» **Try it**
All lines from the one that contains "(384, 764) = (356, 570): black" to the end of the data must be retyped exactly. Pictures are not retyped.

:: Data for review ::

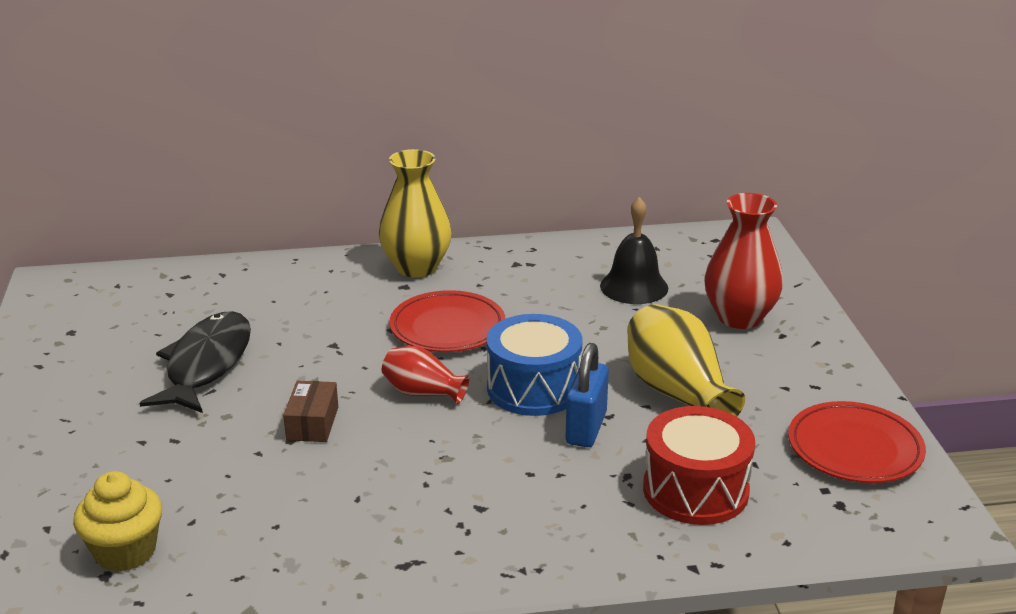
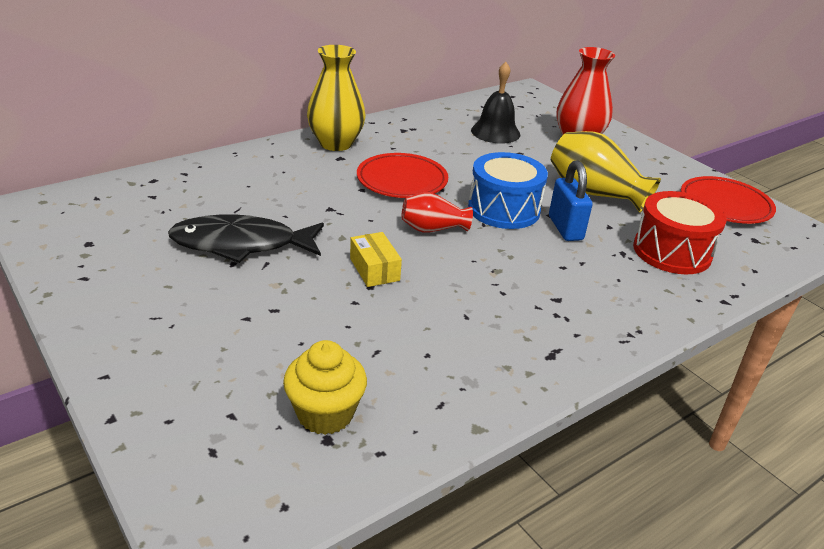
camera: 30 degrees left, 5 degrees up
(206, 364) = (241, 244): black fish -> black fish turned 75 degrees counterclockwise
(312, 423) = (374, 269): brown box -> yellow box

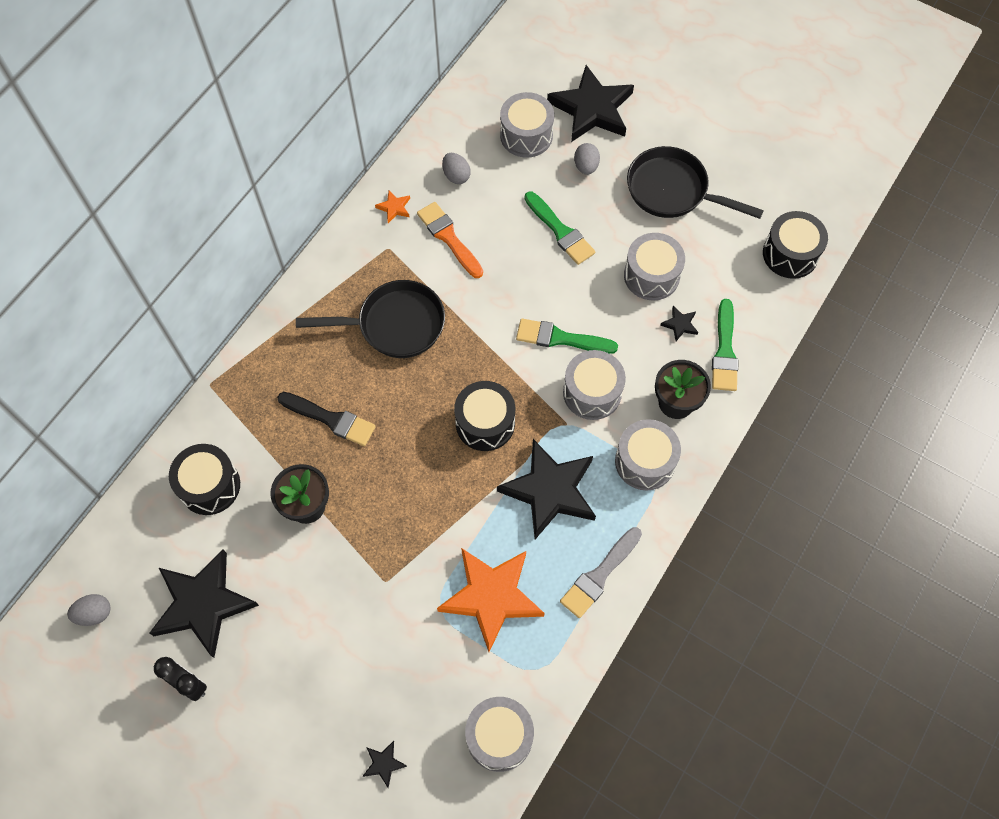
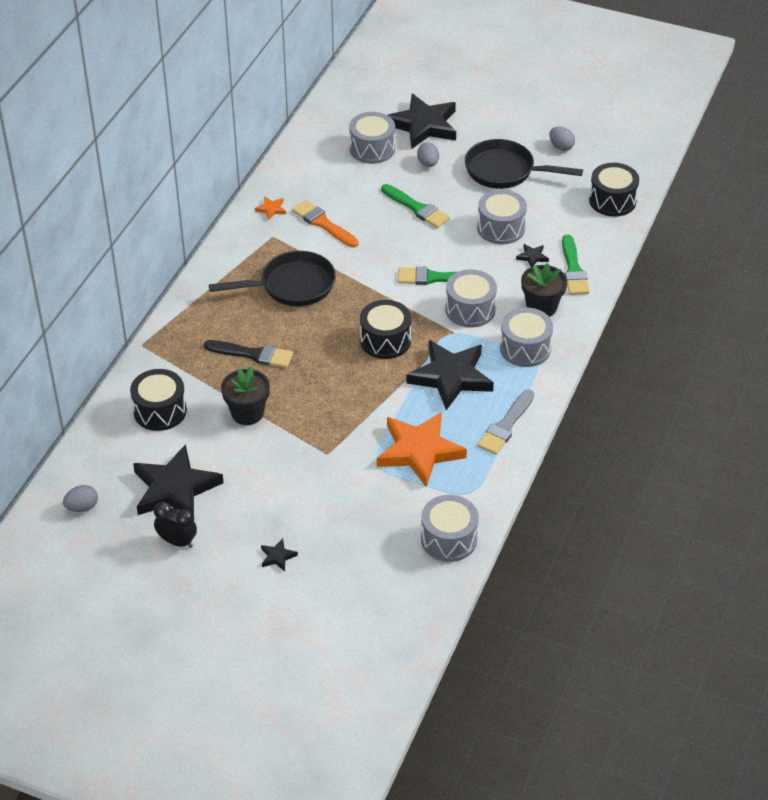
camera: 10 degrees left, 20 degrees down
(384, 764) = (356, 570): black star -> black star (277, 556)
(456, 176) = (319, 182): grey egg -> grey egg (561, 147)

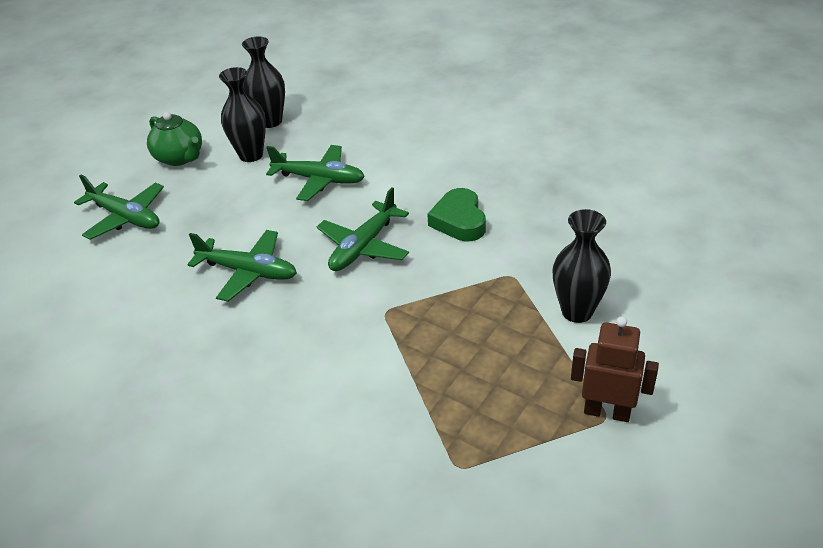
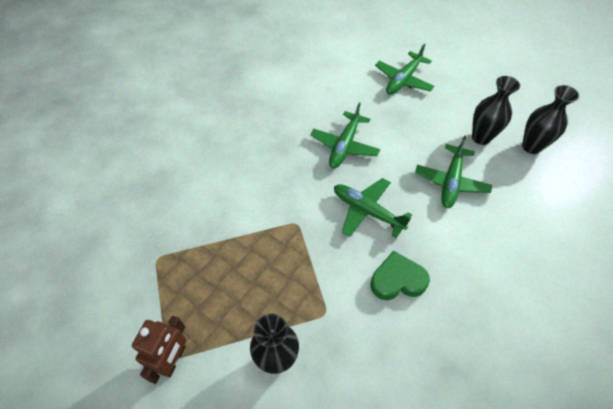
camera: 90 degrees right, 15 degrees up
(180, 158) = (473, 98): green teapot -> none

:::

» **Exercise response**
(384, 764) = (356, 570): black star -> black star (277, 556)
(456, 176) = (319, 182): grey egg -> grey egg (561, 147)

camera: 90 degrees right, 15 degrees up
(180, 158) = (473, 98): green teapot -> none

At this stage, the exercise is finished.